● REQUIREMENTS: Count the lines below that contain the string "markup", and reply with only that number.

● SUPPLIED MATERIAL:
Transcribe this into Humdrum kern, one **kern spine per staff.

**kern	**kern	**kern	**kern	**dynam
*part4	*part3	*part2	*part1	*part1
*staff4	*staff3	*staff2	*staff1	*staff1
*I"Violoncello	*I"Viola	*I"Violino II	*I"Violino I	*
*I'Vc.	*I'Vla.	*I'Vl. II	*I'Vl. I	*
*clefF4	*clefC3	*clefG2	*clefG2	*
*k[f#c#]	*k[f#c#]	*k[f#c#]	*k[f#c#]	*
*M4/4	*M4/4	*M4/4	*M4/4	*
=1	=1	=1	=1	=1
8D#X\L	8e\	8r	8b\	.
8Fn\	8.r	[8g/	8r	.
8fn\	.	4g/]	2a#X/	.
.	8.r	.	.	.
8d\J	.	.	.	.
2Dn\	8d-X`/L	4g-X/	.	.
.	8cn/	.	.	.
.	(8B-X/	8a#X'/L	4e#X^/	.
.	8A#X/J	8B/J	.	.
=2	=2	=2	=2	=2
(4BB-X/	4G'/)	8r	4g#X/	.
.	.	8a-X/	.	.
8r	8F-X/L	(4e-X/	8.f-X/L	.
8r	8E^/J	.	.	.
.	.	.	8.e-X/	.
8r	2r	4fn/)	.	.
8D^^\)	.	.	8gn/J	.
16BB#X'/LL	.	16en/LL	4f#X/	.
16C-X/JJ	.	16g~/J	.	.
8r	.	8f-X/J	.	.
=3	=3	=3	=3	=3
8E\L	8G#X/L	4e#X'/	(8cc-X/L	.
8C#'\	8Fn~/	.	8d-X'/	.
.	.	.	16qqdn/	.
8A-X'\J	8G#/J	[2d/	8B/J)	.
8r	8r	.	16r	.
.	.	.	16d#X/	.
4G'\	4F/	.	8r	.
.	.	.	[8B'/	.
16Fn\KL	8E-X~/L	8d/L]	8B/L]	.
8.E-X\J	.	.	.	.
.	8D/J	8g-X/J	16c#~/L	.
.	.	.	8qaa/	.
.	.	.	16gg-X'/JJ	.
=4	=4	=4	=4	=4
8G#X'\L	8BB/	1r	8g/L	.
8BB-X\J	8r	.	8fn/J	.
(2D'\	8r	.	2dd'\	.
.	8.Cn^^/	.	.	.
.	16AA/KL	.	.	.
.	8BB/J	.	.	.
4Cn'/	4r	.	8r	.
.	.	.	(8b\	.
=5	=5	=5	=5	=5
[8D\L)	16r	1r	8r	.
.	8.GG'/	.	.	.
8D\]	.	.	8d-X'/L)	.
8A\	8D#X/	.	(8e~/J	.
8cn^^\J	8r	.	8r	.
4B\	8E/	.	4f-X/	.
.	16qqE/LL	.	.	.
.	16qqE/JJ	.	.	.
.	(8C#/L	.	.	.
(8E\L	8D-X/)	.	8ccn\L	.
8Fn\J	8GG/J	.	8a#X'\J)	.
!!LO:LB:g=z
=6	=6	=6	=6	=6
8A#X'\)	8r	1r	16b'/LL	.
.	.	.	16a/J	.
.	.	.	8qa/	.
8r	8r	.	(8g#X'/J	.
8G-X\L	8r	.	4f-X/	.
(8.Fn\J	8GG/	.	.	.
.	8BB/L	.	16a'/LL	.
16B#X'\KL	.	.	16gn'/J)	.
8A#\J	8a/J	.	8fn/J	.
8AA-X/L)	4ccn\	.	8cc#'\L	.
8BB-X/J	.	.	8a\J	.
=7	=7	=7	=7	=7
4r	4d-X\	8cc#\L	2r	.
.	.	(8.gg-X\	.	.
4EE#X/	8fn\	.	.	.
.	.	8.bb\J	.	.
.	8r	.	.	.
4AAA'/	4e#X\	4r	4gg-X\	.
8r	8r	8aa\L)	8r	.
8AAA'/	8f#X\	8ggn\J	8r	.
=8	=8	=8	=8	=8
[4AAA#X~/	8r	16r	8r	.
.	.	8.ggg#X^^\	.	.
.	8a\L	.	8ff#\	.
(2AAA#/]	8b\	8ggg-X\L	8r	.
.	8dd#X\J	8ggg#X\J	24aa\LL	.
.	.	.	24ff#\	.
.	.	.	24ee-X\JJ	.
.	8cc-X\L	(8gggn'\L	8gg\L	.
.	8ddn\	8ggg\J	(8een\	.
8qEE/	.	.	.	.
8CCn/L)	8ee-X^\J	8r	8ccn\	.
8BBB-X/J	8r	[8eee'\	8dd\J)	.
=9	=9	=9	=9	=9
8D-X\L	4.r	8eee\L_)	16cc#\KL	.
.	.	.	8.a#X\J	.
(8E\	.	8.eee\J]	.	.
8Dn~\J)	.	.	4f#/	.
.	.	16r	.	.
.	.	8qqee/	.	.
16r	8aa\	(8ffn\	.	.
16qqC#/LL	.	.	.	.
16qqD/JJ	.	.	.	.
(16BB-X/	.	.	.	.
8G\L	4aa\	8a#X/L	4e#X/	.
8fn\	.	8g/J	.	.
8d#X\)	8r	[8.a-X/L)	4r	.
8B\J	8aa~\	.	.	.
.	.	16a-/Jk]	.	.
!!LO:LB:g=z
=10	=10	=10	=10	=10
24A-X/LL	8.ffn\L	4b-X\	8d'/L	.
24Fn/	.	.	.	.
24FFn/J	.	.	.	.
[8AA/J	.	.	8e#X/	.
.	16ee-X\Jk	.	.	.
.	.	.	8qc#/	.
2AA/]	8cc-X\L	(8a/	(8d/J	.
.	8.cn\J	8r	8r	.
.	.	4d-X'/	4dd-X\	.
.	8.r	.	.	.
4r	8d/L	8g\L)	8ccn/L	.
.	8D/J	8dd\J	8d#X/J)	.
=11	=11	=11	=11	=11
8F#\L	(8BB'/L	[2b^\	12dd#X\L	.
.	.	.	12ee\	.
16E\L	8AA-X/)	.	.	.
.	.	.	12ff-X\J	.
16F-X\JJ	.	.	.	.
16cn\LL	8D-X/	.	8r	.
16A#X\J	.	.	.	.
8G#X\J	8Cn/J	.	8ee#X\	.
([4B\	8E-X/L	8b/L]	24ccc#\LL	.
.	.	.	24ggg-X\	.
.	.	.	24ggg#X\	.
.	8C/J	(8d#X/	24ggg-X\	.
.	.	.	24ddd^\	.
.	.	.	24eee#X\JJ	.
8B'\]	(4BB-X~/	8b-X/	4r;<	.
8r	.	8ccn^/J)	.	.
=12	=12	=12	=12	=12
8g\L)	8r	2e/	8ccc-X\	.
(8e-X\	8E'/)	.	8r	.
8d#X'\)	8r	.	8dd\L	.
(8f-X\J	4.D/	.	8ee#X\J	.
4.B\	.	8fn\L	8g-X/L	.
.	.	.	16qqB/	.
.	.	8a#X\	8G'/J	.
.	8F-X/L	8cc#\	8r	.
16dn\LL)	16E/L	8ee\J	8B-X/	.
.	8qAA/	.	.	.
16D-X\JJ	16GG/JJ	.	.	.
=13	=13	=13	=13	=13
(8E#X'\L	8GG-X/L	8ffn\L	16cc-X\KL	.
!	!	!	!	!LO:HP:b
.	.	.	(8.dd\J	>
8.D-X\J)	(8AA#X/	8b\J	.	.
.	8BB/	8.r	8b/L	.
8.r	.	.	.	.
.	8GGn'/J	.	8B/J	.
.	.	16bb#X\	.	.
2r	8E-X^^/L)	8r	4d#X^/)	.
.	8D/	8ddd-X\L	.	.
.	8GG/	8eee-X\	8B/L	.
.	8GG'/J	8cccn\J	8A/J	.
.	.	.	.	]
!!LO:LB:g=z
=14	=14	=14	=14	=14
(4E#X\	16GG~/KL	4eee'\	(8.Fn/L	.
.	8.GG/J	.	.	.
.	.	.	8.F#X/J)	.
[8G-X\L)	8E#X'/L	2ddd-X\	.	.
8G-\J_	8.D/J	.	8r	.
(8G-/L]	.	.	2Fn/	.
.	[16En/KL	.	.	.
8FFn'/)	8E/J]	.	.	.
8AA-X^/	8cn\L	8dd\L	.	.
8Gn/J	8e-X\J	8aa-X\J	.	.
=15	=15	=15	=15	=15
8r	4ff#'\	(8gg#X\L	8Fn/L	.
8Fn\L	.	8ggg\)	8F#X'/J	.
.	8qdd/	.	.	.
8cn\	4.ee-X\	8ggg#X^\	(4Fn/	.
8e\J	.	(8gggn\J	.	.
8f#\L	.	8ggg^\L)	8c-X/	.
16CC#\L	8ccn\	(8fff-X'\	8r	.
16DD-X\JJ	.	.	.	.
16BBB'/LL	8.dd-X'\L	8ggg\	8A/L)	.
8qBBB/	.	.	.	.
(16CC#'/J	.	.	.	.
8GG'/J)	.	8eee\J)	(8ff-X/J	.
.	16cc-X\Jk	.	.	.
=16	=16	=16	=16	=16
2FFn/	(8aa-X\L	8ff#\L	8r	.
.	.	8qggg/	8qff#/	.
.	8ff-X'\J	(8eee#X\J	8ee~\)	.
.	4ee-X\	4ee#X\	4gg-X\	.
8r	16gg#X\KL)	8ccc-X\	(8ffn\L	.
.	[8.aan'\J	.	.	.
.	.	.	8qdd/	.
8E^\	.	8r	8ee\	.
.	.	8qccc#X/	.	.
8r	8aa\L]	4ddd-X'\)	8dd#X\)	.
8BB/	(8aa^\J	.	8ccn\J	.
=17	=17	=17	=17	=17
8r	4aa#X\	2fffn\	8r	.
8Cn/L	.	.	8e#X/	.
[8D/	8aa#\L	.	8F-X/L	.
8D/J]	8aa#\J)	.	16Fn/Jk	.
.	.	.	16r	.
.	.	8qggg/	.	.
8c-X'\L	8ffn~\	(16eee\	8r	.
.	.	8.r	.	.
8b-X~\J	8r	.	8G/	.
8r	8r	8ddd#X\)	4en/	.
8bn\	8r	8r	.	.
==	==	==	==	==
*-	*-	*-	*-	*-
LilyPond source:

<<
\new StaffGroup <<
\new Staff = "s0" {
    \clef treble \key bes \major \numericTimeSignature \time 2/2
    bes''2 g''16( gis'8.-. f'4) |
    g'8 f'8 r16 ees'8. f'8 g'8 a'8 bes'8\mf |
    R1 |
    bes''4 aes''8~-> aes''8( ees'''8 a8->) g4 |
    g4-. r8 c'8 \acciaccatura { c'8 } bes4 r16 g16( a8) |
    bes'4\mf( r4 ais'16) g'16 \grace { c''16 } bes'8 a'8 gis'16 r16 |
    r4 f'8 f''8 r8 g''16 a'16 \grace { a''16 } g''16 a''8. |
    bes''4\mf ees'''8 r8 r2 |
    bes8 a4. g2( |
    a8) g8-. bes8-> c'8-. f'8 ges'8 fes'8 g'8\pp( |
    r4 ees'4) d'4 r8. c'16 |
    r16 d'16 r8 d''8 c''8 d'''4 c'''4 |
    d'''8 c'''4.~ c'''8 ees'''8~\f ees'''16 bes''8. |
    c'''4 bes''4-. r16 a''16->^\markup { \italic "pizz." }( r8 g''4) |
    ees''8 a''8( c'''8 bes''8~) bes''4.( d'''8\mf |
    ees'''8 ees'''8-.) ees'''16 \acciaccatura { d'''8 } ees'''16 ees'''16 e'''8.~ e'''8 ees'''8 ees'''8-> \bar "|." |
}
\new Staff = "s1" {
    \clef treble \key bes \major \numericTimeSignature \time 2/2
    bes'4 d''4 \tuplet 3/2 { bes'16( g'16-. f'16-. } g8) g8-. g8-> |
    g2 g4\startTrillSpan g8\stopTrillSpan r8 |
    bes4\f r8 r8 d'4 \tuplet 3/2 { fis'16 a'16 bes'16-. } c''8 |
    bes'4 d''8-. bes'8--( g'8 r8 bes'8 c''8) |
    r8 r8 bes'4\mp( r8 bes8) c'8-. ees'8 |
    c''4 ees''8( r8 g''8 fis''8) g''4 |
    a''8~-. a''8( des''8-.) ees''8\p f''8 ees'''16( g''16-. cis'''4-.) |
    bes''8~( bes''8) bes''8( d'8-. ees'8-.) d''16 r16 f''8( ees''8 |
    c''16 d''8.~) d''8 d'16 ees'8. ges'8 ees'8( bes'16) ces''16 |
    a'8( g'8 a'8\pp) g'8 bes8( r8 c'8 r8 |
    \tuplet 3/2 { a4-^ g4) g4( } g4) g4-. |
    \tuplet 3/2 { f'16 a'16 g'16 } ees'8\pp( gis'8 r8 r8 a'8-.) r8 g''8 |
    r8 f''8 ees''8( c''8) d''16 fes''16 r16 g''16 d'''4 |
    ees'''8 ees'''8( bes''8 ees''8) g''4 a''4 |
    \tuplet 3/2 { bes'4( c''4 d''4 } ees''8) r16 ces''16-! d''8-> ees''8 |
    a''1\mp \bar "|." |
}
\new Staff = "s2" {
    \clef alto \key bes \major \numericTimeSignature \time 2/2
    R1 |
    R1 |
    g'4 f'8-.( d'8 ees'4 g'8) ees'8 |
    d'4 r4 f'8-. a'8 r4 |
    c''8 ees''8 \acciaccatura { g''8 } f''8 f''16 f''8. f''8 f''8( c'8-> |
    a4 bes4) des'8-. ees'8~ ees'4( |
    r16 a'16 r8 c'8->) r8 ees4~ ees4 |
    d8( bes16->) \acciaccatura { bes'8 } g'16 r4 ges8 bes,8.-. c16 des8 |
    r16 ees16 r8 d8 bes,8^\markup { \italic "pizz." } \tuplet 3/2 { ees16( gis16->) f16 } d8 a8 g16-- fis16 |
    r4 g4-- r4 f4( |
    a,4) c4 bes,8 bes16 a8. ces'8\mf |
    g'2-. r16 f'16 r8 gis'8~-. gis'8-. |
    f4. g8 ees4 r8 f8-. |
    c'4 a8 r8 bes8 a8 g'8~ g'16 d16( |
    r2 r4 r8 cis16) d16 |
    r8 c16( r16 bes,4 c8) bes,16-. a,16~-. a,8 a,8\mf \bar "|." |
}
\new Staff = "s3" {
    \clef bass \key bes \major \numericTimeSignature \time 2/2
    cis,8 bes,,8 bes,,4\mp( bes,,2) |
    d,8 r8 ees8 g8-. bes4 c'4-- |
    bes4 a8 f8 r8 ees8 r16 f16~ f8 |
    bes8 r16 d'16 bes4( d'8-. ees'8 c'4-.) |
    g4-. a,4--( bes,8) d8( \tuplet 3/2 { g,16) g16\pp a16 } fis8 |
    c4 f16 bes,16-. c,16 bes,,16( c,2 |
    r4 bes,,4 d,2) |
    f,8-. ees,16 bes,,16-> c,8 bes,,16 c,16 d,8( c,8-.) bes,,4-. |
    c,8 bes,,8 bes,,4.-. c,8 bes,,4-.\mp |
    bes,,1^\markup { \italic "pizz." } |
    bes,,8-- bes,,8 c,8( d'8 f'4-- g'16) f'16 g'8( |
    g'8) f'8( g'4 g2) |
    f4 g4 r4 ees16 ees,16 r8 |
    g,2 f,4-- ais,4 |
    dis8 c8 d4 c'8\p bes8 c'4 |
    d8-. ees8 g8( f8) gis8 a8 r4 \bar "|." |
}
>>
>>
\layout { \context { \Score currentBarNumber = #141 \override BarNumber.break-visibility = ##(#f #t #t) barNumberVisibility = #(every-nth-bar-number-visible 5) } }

● REPLY: 3